INSTRUCTIONS FOR THE TASK -
Return every line from the one with "black rectangle: (209, 250)" through the one with "cyan semicircle: (86, 62)", inclusive, exactly as it appears below.

[Opening RECORDS SUPPLIED section]

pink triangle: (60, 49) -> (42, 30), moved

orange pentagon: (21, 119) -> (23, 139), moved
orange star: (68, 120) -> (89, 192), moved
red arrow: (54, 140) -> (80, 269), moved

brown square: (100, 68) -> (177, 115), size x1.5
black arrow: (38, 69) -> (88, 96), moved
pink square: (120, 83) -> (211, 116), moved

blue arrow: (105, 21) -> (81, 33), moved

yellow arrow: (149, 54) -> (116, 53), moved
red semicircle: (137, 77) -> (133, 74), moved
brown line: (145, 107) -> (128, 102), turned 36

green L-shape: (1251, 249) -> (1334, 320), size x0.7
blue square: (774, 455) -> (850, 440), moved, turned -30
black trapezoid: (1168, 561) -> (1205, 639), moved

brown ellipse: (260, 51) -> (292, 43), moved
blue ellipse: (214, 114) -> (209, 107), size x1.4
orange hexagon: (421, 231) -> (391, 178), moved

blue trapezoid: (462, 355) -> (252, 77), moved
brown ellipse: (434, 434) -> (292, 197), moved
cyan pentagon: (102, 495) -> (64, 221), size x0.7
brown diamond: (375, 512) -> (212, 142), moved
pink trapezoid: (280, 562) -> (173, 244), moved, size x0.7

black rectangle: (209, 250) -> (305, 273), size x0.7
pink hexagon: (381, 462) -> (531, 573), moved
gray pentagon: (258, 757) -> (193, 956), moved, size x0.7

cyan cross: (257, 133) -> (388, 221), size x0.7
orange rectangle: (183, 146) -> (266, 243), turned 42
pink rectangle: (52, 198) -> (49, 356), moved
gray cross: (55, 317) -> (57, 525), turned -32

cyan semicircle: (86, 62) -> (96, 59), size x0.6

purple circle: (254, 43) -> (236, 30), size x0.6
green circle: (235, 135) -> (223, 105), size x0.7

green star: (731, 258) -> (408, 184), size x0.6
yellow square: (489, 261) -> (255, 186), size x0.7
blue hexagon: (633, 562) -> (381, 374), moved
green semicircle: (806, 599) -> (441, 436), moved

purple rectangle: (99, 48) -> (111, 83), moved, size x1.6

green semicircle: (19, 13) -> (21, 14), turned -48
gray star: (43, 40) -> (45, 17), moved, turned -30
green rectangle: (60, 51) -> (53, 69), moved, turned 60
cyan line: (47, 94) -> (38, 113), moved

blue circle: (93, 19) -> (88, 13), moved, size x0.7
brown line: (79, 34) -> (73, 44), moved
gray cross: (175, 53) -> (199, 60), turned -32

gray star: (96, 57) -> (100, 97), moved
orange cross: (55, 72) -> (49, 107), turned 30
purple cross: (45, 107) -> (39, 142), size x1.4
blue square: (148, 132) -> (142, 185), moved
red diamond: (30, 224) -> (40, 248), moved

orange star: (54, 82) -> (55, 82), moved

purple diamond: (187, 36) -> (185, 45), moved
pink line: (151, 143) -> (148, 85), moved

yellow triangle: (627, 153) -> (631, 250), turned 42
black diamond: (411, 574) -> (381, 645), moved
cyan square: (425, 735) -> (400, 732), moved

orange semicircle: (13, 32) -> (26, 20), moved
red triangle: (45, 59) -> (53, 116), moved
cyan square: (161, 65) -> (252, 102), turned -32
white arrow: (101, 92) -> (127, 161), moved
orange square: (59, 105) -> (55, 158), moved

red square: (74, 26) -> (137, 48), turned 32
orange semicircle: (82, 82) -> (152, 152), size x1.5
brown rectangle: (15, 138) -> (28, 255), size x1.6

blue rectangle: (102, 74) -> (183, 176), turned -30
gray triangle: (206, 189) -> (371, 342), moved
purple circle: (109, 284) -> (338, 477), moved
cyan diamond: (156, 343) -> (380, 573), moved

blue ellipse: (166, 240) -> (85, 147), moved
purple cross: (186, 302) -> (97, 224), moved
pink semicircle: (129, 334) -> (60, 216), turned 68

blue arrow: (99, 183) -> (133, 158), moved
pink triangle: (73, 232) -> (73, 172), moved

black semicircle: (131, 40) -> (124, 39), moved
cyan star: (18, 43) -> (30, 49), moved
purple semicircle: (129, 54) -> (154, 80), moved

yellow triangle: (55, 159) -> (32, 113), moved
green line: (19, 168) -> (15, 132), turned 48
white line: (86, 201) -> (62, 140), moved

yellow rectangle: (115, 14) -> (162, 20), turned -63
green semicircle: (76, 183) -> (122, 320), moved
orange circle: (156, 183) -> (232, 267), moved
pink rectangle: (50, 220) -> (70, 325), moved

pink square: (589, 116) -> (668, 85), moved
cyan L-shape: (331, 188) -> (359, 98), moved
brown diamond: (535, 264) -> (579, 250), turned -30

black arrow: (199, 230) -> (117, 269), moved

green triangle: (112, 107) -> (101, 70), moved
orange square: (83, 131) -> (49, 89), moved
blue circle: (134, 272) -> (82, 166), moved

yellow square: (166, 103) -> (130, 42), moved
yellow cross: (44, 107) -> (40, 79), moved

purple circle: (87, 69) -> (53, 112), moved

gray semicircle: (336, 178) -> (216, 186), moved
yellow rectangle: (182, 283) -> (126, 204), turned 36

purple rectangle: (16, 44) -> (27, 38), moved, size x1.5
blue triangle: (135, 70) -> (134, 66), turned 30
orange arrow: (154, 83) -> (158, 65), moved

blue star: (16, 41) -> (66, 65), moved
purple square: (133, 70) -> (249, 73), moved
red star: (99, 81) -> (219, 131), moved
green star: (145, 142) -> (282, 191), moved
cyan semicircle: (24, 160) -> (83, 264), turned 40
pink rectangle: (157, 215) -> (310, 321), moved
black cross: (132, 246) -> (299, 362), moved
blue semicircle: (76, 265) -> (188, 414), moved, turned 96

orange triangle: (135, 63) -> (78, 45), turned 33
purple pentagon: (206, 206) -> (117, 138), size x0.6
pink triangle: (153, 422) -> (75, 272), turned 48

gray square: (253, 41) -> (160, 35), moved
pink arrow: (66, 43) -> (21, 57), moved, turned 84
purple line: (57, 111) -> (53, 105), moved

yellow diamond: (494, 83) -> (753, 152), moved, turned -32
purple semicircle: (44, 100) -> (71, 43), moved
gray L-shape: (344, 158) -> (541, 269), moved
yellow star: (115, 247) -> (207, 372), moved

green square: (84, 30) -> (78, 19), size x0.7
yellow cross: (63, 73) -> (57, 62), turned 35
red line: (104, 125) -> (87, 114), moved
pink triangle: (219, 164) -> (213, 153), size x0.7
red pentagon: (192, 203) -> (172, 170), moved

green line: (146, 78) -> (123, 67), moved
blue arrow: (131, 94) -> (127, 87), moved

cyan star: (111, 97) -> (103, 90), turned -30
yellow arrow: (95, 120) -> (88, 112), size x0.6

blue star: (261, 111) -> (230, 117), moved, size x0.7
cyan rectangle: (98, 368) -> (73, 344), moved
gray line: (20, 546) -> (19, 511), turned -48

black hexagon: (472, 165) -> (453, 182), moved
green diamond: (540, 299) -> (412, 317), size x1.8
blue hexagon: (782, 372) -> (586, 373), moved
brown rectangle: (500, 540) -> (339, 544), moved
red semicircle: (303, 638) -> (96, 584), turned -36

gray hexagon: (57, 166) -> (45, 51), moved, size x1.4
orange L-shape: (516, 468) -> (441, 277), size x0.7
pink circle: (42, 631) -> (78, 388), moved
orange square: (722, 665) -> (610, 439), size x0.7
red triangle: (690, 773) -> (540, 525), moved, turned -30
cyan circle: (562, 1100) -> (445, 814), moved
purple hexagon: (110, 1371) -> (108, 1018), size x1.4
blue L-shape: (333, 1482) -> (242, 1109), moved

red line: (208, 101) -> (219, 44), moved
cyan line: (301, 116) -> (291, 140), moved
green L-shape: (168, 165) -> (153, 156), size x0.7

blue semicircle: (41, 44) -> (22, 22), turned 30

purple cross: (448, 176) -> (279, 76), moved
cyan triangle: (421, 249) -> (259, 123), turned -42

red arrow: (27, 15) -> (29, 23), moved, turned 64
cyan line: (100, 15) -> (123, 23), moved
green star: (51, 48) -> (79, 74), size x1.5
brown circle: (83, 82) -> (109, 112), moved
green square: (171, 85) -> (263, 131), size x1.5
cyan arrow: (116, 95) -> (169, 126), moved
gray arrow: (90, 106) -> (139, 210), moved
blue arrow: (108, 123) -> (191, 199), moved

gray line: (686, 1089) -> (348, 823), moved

[Closing RECORDS SUPPLIED section]

SOLUTION TO THIS PROBLEM -
black rectangle: (209, 250) -> (305, 273), size x0.7
pink hexagon: (381, 462) -> (531, 573), moved
gray pentagon: (258, 757) -> (193, 956), moved, size x0.7

cyan cross: (257, 133) -> (388, 221), size x0.7
orange rectangle: (183, 146) -> (266, 243), turned 42
pink rectangle: (52, 198) -> (49, 356), moved
gray cross: (55, 317) -> (57, 525), turned -32

cyan semicircle: (86, 62) -> (96, 59), size x0.6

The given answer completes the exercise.